PROVIDED INFORMATION:
--------------------

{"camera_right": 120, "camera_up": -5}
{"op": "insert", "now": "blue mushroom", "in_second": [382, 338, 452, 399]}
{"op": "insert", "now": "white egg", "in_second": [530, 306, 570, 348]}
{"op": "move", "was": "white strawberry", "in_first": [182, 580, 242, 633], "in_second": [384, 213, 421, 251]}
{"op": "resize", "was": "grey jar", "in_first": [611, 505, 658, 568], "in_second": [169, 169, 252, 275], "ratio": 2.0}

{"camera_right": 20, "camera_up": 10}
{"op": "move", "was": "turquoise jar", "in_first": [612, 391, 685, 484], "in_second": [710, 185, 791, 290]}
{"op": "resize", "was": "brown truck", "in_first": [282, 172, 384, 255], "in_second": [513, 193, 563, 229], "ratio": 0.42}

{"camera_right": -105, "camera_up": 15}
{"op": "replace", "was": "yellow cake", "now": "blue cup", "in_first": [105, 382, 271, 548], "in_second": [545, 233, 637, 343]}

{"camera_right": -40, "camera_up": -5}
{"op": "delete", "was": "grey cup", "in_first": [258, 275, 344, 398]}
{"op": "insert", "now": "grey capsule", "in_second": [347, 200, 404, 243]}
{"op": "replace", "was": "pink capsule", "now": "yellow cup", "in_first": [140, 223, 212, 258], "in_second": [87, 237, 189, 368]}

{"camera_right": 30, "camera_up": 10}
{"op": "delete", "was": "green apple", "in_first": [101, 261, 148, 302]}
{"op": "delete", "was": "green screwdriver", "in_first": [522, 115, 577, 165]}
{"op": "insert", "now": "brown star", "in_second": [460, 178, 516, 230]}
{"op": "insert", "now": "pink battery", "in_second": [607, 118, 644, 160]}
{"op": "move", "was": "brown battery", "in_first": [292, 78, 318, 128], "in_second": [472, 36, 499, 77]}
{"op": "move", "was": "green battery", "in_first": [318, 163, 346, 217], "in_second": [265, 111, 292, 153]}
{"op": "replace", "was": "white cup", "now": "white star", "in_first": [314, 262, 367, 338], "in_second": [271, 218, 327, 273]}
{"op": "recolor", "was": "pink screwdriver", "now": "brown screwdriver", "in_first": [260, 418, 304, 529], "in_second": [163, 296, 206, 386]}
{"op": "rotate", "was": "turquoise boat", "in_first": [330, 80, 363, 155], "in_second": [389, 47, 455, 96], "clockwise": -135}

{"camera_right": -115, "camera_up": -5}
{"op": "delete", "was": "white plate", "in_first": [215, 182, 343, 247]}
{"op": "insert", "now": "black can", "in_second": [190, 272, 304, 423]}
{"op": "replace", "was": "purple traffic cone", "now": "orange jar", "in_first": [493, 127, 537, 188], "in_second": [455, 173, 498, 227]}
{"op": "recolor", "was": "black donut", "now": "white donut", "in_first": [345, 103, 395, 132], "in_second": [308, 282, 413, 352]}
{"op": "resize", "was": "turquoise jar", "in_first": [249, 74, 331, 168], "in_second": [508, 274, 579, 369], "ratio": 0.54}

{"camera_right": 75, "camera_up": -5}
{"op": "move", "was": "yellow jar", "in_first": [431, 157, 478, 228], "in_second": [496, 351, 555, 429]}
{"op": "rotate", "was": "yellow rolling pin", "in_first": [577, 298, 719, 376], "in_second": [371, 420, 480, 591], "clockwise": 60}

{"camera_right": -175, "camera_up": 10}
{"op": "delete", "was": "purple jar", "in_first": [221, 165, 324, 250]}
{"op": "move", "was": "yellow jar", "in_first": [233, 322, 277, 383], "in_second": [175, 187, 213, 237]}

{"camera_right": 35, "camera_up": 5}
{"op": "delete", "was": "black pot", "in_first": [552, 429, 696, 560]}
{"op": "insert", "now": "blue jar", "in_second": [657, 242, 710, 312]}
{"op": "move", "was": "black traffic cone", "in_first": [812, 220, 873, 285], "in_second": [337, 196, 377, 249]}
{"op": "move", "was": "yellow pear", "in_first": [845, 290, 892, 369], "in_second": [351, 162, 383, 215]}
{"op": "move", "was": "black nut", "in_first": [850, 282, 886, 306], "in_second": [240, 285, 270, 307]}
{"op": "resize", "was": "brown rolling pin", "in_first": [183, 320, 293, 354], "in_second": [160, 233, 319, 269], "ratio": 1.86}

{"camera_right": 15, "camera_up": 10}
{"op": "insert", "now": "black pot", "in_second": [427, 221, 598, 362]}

--------------------

ACTIVITY: The answer consists of every entry, returned exactly.

RESPONSE FOR THIS EXERCISE:
{"camera_right": 120, "camera_up": -5}
{"op": "insert", "now": "blue mushroom", "in_second": [382, 338, 452, 399]}
{"op": "insert", "now": "white egg", "in_second": [530, 306, 570, 348]}
{"op": "move", "was": "white strawberry", "in_first": [182, 580, 242, 633], "in_second": [384, 213, 421, 251]}
{"op": "resize", "was": "grey jar", "in_first": [611, 505, 658, 568], "in_second": [169, 169, 252, 275], "ratio": 2.0}

{"camera_right": 20, "camera_up": 10}
{"op": "move", "was": "turquoise jar", "in_first": [612, 391, 685, 484], "in_second": [710, 185, 791, 290]}
{"op": "resize", "was": "brown truck", "in_first": [282, 172, 384, 255], "in_second": [513, 193, 563, 229], "ratio": 0.42}

{"camera_right": -105, "camera_up": 15}
{"op": "replace", "was": "yellow cake", "now": "blue cup", "in_first": [105, 382, 271, 548], "in_second": [545, 233, 637, 343]}

{"camera_right": -40, "camera_up": -5}
{"op": "delete", "was": "grey cup", "in_first": [258, 275, 344, 398]}
{"op": "insert", "now": "grey capsule", "in_second": [347, 200, 404, 243]}
{"op": "replace", "was": "pink capsule", "now": "yellow cup", "in_first": [140, 223, 212, 258], "in_second": [87, 237, 189, 368]}

{"camera_right": 30, "camera_up": 10}
{"op": "delete", "was": "green apple", "in_first": [101, 261, 148, 302]}
{"op": "delete", "was": "green screwdriver", "in_first": [522, 115, 577, 165]}
{"op": "insert", "now": "brown star", "in_second": [460, 178, 516, 230]}
{"op": "insert", "now": "pink battery", "in_second": [607, 118, 644, 160]}
{"op": "move", "was": "brown battery", "in_first": [292, 78, 318, 128], "in_second": [472, 36, 499, 77]}
{"op": "move", "was": "green battery", "in_first": [318, 163, 346, 217], "in_second": [265, 111, 292, 153]}
{"op": "replace", "was": "white cup", "now": "white star", "in_first": [314, 262, 367, 338], "in_second": [271, 218, 327, 273]}
{"op": "recolor", "was": "pink screwdriver", "now": "brown screwdriver", "in_first": [260, 418, 304, 529], "in_second": [163, 296, 206, 386]}
{"op": "rotate", "was": "turquoise boat", "in_first": [330, 80, 363, 155], "in_second": [389, 47, 455, 96], "clockwise": -135}

{"camera_right": -115, "camera_up": -5}
{"op": "delete", "was": "white plate", "in_first": [215, 182, 343, 247]}
{"op": "insert", "now": "black can", "in_second": [190, 272, 304, 423]}
{"op": "replace", "was": "purple traffic cone", "now": "orange jar", "in_first": [493, 127, 537, 188], "in_second": [455, 173, 498, 227]}
{"op": "recolor", "was": "black donut", "now": "white donut", "in_first": [345, 103, 395, 132], "in_second": [308, 282, 413, 352]}
{"op": "resize", "was": "turquoise jar", "in_first": [249, 74, 331, 168], "in_second": [508, 274, 579, 369], "ratio": 0.54}

{"camera_right": 75, "camera_up": -5}
{"op": "move", "was": "yellow jar", "in_first": [431, 157, 478, 228], "in_second": [496, 351, 555, 429]}
{"op": "rotate", "was": "yellow rolling pin", "in_first": [577, 298, 719, 376], "in_second": [371, 420, 480, 591], "clockwise": 60}

{"camera_right": -175, "camera_up": 10}
{"op": "delete", "was": "purple jar", "in_first": [221, 165, 324, 250]}
{"op": "move", "was": "yellow jar", "in_first": [233, 322, 277, 383], "in_second": [175, 187, 213, 237]}

{"camera_right": 35, "camera_up": 5}
{"op": "delete", "was": "black pot", "in_first": [552, 429, 696, 560]}
{"op": "insert", "now": "blue jar", "in_second": [657, 242, 710, 312]}
{"op": "move", "was": "black traffic cone", "in_first": [812, 220, 873, 285], "in_second": [337, 196, 377, 249]}
{"op": "move", "was": "yellow pear", "in_first": [845, 290, 892, 369], "in_second": [351, 162, 383, 215]}
{"op": "move", "was": "black nut", "in_first": [850, 282, 886, 306], "in_second": [240, 285, 270, 307]}
{"op": "resize", "was": "brown rolling pin", "in_first": [183, 320, 293, 354], "in_second": [160, 233, 319, 269], "ratio": 1.86}

{"camera_right": 15, "camera_up": 10}
{"op": "insert", "now": "black pot", "in_second": [427, 221, 598, 362]}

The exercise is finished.